Below this sentence is a listing; return exactly its lines from the one with "building: none -> [106,116,197,183]" to the one with "building: [242,230,281,253] ->", both kept, and nothing more.

**DATA PROVIDED**.
--------------------
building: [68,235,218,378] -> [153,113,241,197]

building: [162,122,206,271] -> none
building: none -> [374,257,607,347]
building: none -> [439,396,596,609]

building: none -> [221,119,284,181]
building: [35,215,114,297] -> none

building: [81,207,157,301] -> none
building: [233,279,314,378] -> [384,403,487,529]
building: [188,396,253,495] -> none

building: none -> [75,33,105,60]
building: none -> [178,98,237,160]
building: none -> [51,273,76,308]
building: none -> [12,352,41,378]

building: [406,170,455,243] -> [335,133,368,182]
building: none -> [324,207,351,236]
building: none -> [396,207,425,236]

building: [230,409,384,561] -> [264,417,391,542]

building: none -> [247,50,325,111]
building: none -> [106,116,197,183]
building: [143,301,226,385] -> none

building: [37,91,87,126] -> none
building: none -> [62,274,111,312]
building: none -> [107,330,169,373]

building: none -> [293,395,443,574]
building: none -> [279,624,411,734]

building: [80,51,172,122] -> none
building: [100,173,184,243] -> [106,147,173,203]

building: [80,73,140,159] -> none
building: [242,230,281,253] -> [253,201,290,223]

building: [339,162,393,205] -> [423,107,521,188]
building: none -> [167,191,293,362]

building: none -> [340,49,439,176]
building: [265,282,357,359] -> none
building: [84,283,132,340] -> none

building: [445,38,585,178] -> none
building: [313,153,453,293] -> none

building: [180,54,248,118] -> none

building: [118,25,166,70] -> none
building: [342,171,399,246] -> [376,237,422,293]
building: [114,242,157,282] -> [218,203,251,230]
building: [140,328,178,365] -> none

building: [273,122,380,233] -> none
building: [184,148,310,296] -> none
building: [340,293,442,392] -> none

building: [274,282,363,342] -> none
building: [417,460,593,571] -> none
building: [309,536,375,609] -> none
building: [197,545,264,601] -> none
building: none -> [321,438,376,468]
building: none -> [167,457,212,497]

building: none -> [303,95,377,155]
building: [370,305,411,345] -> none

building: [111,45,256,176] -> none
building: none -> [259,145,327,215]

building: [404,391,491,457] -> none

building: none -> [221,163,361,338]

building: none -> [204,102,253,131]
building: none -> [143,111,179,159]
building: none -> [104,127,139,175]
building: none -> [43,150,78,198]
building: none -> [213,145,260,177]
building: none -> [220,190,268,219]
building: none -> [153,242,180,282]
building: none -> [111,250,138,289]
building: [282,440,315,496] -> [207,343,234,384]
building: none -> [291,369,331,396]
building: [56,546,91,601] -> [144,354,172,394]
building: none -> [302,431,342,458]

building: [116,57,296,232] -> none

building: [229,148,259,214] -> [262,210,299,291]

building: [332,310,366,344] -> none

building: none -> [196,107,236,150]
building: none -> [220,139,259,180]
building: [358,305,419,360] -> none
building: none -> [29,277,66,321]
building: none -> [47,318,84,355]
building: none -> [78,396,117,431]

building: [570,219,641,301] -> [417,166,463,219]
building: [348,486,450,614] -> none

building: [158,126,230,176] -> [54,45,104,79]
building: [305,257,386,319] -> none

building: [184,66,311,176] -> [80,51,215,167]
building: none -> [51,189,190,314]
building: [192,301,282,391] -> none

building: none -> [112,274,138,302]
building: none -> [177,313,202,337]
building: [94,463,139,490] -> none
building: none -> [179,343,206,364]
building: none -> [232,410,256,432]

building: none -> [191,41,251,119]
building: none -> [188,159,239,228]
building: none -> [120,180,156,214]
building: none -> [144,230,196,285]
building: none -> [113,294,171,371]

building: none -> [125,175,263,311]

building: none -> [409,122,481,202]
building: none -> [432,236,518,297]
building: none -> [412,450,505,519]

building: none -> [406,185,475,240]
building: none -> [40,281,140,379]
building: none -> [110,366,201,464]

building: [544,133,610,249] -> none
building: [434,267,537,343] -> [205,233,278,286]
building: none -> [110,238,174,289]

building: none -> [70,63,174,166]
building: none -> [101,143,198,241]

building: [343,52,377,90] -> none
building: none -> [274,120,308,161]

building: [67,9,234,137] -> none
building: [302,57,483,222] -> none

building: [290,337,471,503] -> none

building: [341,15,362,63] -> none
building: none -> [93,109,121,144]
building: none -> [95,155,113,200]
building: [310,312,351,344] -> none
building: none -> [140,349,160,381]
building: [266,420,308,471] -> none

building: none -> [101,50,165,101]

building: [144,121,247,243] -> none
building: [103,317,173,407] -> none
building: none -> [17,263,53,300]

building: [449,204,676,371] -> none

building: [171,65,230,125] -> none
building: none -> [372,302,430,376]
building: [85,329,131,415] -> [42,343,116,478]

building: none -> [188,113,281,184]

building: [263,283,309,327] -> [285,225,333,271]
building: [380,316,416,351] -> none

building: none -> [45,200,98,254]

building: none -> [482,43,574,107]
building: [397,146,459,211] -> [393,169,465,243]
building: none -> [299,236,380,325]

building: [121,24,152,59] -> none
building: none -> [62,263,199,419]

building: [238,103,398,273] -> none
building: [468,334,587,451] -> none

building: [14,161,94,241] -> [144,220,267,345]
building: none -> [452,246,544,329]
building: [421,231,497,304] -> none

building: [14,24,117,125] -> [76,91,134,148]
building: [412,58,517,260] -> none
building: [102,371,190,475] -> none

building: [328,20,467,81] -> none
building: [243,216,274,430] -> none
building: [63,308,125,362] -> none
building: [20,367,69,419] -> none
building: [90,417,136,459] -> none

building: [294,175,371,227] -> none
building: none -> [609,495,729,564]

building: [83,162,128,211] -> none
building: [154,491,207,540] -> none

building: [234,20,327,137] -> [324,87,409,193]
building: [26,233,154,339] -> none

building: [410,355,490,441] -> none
--------------------
**WRITTEN RESPONSE**.
building: none -> [106,116,197,183]
building: [143,301,226,385] -> none

building: [37,91,87,126] -> none
building: none -> [62,274,111,312]
building: none -> [107,330,169,373]

building: none -> [293,395,443,574]
building: none -> [279,624,411,734]

building: [80,51,172,122] -> none
building: [100,173,184,243] -> [106,147,173,203]

building: [80,73,140,159] -> none
building: [242,230,281,253] -> [253,201,290,223]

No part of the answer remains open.